* [Given entries]:
------------------------------------
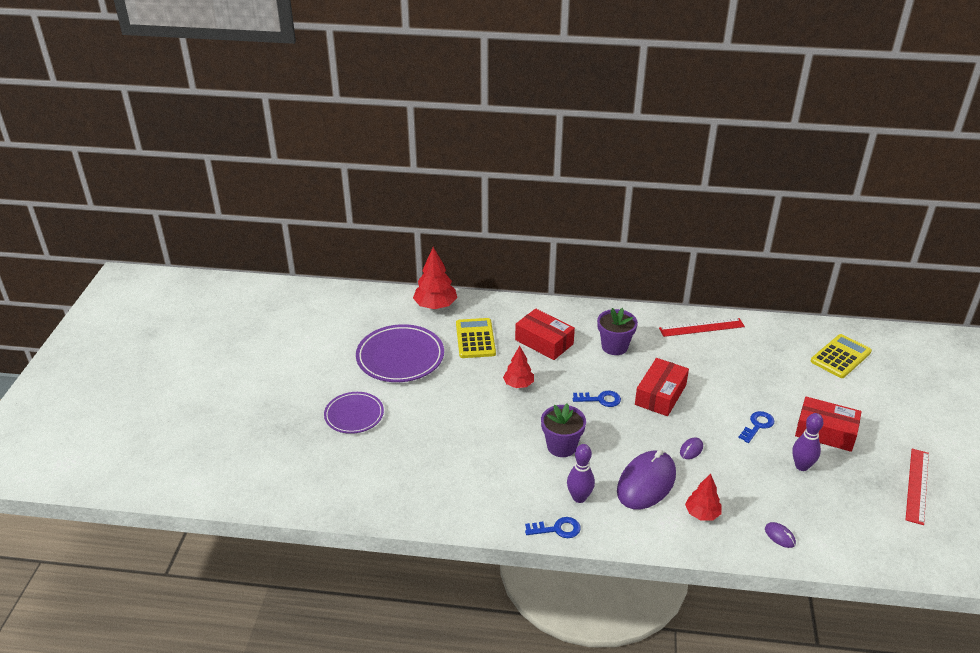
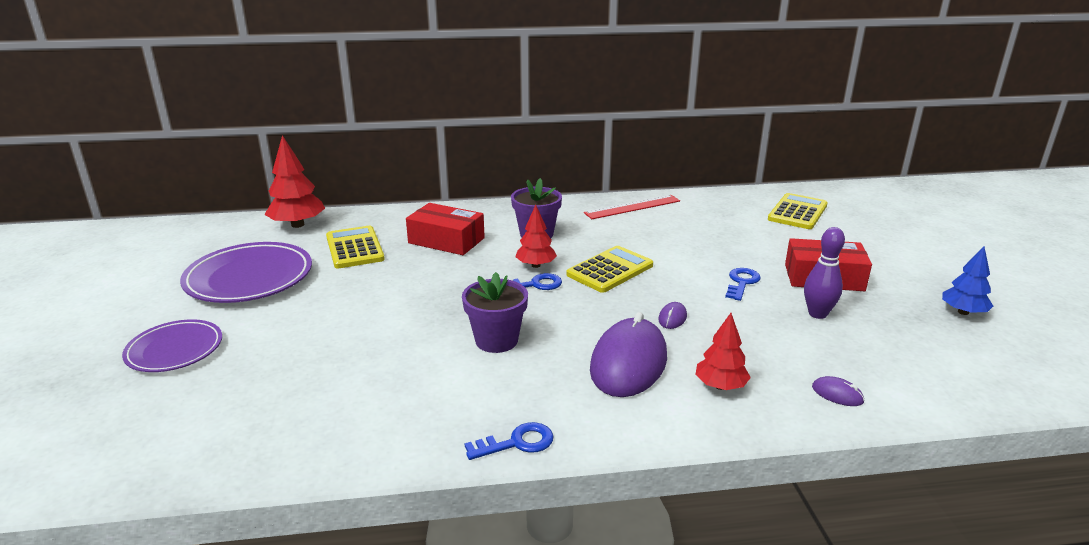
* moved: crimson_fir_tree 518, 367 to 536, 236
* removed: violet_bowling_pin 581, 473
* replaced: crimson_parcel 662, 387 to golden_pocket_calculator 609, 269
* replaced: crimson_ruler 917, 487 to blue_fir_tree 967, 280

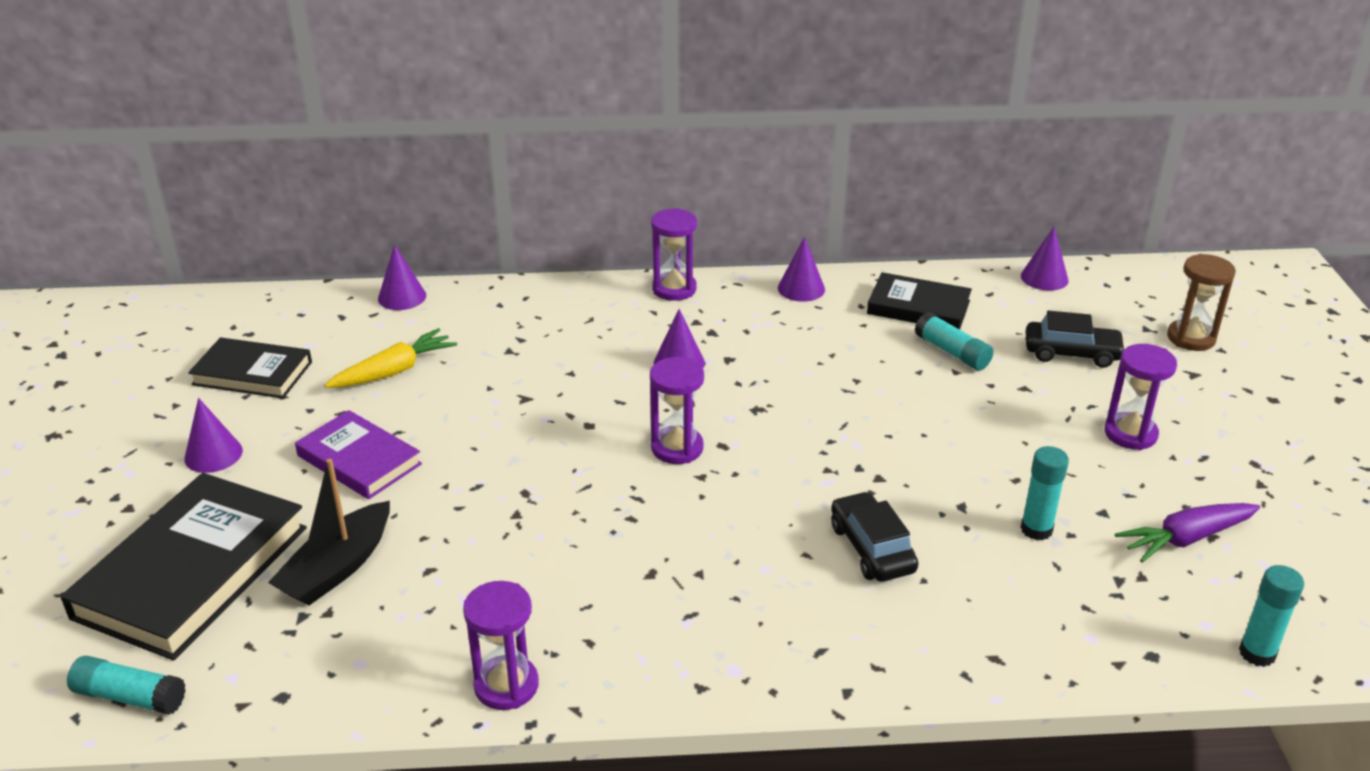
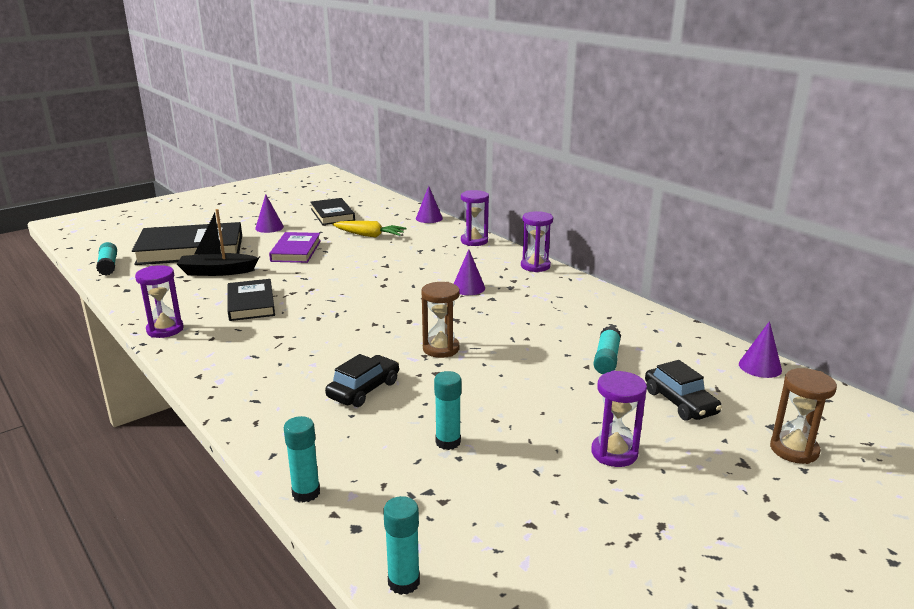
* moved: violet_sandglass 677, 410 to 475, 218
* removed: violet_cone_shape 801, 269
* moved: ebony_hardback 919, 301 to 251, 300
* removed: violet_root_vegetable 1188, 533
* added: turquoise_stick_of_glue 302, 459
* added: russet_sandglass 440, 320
------------------------------------
* [The problem]: Please give back every line above exactly as it stands, without pictures.

* [Answer to the exercise]:
* moved: crimson_fir_tree 518, 367 to 536, 236
* removed: violet_bowling_pin 581, 473
* replaced: crimson_parcel 662, 387 to golden_pocket_calculator 609, 269
* replaced: crimson_ruler 917, 487 to blue_fir_tree 967, 280

* moved: violet_sandglass 677, 410 to 475, 218
* removed: violet_cone_shape 801, 269
* moved: ebony_hardback 919, 301 to 251, 300
* removed: violet_root_vegetable 1188, 533
* added: turquoise_stick_of_glue 302, 459
* added: russet_sandglass 440, 320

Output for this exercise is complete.